Instructions for the task:
The lines to copy run from the one containing "type=move; before=yellow book;" to the very end of the records; give them exactly, and only them, without pictures.

** Opening Record extracts block **

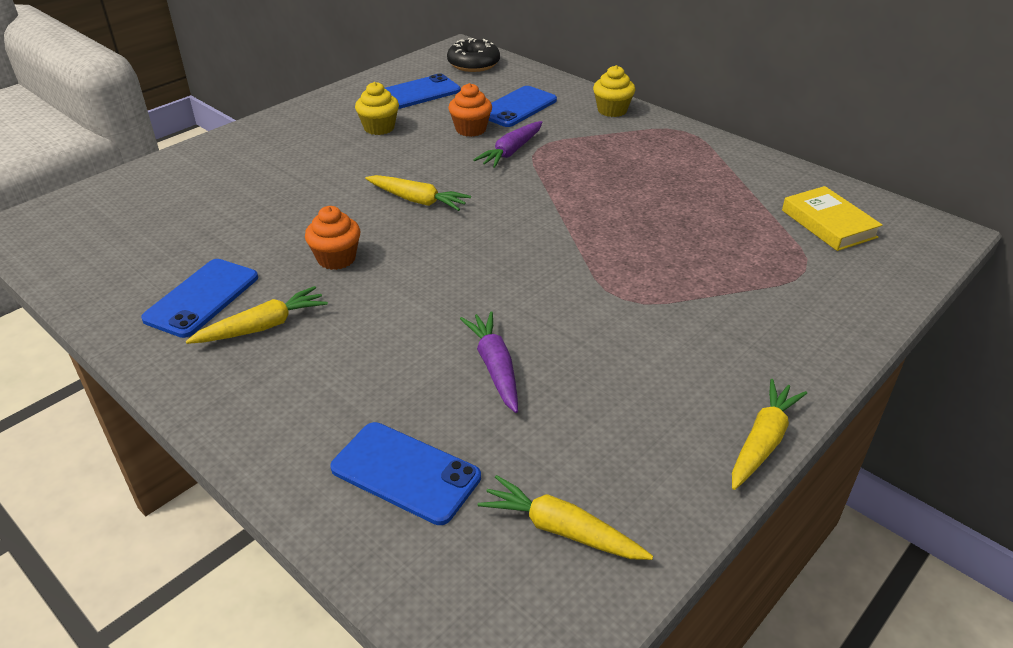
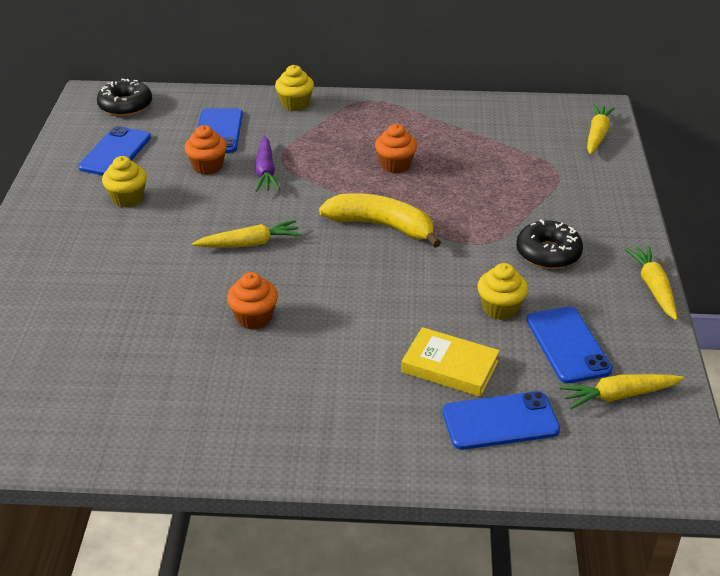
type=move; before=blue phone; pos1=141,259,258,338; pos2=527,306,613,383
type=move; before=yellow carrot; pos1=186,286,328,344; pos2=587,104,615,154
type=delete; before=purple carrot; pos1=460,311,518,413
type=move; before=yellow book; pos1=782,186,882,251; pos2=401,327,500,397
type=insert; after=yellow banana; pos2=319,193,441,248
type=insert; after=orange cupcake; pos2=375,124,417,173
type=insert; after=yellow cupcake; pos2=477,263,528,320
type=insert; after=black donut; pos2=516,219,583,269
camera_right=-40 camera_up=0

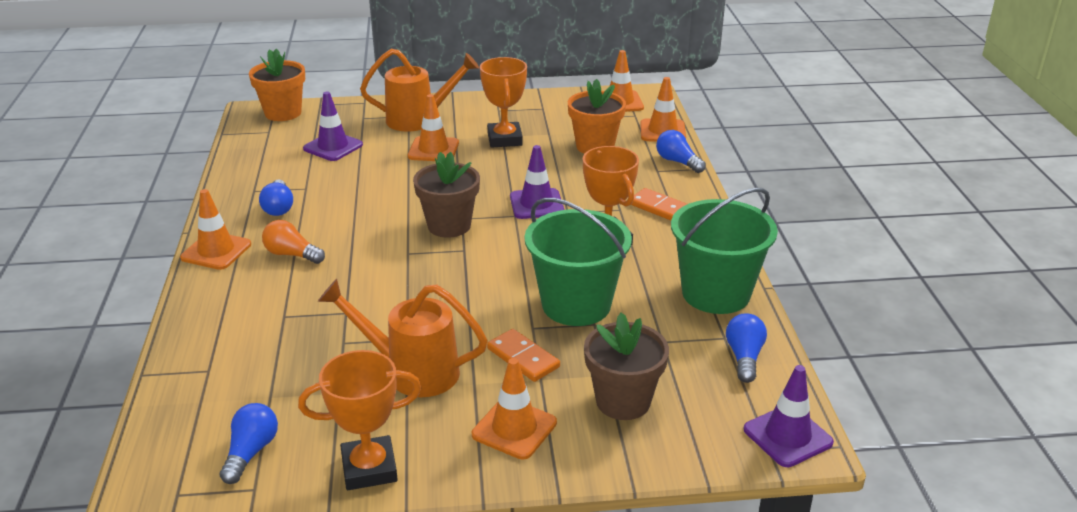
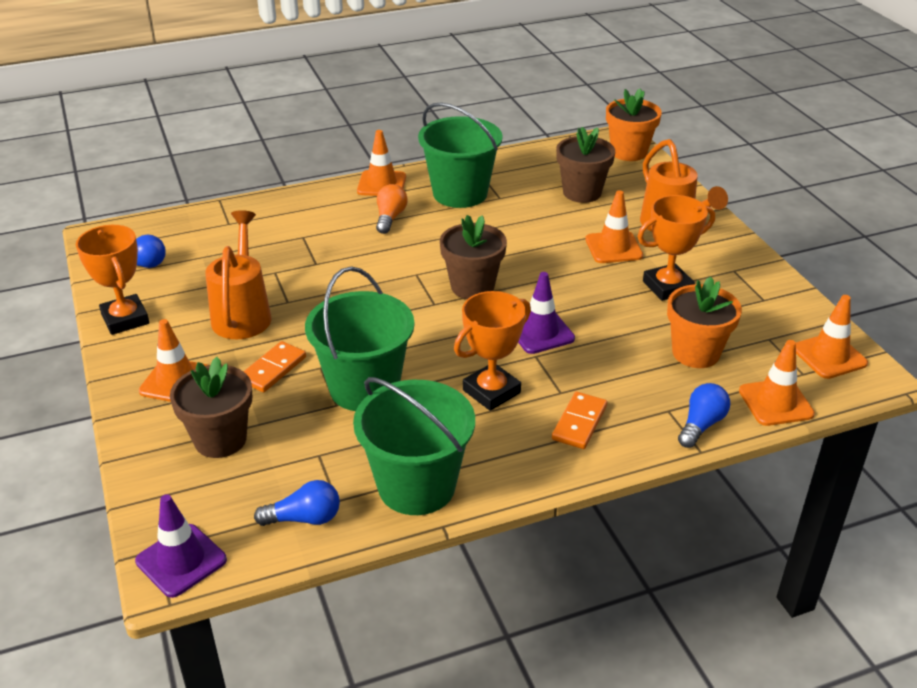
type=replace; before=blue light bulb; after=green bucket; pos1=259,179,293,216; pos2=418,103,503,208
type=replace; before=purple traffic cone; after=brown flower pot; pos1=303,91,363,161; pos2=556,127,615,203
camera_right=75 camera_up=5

** Closing Record extracts block **

Solution:
type=move; before=yellow book; pos1=782,186,882,251; pos2=401,327,500,397
type=insert; after=yellow banana; pos2=319,193,441,248
type=insert; after=orange cupcake; pos2=375,124,417,173
type=insert; after=yellow cupcake; pos2=477,263,528,320
type=insert; after=black donut; pos2=516,219,583,269
camera_right=-40 camera_up=0

type=replace; before=blue light bulb; after=green bucket; pos1=259,179,293,216; pos2=418,103,503,208
type=replace; before=purple traffic cone; after=brown flower pot; pos1=303,91,363,161; pos2=556,127,615,203
camera_right=75 camera_up=5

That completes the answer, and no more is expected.